| Directions for this task |
Only the lines below from the one containing "C6: 4.7nF (GND, VCTRL) -> none" to the one containing "R3: 3.3k (NET6, VDD) -> 3.9k (NET6, VDD)" should be repeated, both included and unchanged.

(Data supplied begins)

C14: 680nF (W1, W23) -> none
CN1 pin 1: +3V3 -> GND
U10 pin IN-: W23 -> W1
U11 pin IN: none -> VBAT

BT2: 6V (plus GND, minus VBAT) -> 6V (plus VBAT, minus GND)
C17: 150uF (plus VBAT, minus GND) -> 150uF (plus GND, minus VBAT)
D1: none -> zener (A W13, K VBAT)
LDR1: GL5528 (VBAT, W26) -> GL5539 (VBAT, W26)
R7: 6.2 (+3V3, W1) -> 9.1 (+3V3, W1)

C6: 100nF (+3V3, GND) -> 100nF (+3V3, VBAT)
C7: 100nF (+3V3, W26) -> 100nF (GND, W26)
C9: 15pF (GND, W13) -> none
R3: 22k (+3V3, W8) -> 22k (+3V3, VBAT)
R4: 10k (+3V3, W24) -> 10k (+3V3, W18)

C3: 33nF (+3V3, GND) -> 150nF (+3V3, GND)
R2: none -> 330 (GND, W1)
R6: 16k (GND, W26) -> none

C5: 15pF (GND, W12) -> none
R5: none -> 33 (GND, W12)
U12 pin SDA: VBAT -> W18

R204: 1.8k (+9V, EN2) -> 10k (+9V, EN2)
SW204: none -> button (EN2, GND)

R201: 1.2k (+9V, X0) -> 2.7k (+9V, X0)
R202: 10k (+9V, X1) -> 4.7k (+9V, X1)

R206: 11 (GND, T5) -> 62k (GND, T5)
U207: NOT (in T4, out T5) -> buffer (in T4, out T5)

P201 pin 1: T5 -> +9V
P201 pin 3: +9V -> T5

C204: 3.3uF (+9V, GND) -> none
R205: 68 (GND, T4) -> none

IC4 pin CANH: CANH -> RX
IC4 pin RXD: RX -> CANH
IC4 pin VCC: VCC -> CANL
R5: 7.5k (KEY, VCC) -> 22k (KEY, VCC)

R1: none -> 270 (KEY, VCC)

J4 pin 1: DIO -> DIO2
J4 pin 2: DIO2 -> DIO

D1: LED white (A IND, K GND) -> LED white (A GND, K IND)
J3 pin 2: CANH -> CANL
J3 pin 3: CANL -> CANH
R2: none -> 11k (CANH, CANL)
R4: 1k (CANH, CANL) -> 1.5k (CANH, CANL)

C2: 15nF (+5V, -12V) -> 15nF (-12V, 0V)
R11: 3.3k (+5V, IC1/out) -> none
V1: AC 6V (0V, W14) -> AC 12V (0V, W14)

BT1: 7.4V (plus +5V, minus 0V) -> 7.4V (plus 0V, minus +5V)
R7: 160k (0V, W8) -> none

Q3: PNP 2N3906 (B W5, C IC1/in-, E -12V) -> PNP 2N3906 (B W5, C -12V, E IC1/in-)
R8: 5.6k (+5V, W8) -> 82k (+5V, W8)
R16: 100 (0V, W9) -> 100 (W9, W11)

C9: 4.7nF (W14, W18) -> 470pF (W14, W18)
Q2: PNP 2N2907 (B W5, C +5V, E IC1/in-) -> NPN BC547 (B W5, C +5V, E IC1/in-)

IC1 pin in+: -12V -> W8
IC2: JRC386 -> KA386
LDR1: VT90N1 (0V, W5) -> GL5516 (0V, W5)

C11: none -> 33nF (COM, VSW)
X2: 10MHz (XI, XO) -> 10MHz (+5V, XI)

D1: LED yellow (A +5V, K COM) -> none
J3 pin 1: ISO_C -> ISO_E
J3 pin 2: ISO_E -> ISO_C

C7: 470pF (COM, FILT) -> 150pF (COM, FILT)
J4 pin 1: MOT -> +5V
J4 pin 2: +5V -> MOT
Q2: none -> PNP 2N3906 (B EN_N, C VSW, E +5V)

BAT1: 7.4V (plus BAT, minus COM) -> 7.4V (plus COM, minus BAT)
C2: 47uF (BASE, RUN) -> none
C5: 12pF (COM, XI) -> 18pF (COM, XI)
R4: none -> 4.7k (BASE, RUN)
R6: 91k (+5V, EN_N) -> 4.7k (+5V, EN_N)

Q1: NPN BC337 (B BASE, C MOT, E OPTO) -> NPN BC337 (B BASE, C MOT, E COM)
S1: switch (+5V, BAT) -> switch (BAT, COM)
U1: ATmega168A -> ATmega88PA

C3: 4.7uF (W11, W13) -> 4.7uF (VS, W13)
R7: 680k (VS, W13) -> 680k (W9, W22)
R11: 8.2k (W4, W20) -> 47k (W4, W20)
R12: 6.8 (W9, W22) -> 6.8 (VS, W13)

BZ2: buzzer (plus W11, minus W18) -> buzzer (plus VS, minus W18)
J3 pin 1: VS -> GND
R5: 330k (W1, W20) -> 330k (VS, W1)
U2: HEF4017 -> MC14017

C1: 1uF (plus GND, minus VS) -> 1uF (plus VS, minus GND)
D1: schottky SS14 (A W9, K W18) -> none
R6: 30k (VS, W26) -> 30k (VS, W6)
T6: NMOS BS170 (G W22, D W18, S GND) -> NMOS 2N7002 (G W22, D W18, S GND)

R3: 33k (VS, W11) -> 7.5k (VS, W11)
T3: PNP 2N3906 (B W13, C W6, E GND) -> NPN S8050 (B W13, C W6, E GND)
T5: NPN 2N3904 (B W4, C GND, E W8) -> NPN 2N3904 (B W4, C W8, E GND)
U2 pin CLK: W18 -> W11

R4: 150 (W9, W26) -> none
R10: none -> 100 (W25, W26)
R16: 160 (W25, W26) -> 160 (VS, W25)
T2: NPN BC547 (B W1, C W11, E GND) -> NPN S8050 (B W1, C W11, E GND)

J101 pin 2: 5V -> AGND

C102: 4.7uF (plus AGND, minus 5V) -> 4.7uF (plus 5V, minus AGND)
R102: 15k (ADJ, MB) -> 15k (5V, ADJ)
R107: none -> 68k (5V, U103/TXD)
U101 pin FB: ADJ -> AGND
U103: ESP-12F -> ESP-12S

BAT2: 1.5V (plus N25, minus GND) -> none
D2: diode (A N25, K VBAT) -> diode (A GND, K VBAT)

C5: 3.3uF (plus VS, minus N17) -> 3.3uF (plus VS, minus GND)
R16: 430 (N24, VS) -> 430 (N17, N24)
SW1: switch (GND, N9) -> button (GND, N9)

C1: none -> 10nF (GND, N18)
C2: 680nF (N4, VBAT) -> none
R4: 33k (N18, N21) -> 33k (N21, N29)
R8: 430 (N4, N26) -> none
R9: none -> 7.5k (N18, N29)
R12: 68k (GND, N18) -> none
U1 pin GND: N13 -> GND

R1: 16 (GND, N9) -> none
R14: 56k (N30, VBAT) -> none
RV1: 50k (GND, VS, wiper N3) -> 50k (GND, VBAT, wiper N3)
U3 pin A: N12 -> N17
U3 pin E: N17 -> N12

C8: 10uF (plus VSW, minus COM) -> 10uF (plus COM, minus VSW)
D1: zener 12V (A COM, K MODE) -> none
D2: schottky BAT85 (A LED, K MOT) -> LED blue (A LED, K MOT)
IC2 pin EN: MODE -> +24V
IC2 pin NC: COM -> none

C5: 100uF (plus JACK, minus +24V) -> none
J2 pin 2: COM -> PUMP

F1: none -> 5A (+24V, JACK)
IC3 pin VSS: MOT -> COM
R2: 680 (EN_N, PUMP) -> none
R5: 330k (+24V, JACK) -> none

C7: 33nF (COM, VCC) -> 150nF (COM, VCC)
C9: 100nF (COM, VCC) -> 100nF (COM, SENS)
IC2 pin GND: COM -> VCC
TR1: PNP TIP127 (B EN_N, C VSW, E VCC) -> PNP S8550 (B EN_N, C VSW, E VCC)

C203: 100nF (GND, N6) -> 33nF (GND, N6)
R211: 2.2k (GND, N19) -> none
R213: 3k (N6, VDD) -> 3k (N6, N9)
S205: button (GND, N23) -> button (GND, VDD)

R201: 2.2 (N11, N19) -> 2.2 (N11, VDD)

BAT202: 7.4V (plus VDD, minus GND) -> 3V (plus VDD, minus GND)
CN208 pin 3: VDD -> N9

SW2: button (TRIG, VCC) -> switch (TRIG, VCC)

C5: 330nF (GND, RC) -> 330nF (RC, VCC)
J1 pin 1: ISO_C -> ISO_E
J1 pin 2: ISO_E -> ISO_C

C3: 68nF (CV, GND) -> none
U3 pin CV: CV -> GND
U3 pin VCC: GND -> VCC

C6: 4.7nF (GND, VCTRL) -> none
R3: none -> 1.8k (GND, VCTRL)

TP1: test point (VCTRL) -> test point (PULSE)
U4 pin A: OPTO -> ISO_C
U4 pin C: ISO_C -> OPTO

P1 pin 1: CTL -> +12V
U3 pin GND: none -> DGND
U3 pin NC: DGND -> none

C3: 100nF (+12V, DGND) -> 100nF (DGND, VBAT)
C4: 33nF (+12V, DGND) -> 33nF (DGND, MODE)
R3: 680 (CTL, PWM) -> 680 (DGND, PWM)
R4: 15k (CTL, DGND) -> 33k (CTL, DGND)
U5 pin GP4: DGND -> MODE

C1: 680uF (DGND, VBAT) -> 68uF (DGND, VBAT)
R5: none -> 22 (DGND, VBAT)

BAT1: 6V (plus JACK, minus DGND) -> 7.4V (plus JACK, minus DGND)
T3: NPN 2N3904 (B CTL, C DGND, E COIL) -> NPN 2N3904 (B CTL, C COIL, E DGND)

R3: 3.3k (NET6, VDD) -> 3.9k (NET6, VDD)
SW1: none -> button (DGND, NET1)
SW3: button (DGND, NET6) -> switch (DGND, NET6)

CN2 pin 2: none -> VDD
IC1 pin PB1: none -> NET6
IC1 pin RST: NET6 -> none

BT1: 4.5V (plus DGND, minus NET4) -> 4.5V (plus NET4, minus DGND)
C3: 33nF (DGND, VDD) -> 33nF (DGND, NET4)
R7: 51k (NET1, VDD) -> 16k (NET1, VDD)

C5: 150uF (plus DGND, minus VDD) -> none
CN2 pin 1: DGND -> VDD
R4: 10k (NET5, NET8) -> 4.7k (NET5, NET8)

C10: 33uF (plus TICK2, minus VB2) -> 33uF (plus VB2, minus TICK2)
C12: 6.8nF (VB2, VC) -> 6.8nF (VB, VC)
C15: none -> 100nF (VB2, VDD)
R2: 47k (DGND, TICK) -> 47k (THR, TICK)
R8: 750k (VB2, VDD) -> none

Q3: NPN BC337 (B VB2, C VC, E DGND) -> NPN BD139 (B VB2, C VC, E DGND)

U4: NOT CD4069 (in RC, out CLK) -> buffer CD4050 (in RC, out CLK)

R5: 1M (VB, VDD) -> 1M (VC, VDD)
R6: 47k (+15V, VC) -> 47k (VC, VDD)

(Data supplied ends)

| Reply |
C6: 4.7nF (GND, VCTRL) -> none
R3: none -> 1.8k (GND, VCTRL)

TP1: test point (VCTRL) -> test point (PULSE)
U4 pin A: OPTO -> ISO_C
U4 pin C: ISO_C -> OPTO

P1 pin 1: CTL -> +12V
U3 pin GND: none -> DGND
U3 pin NC: DGND -> none

C3: 100nF (+12V, DGND) -> 100nF (DGND, VBAT)
C4: 33nF (+12V, DGND) -> 33nF (DGND, MODE)
R3: 680 (CTL, PWM) -> 680 (DGND, PWM)
R4: 15k (CTL, DGND) -> 33k (CTL, DGND)
U5 pin GP4: DGND -> MODE

C1: 680uF (DGND, VBAT) -> 68uF (DGND, VBAT)
R5: none -> 22 (DGND, VBAT)

BAT1: 6V (plus JACK, minus DGND) -> 7.4V (plus JACK, minus DGND)
T3: NPN 2N3904 (B CTL, C DGND, E COIL) -> NPN 2N3904 (B CTL, C COIL, E DGND)

R3: 3.3k (NET6, VDD) -> 3.9k (NET6, VDD)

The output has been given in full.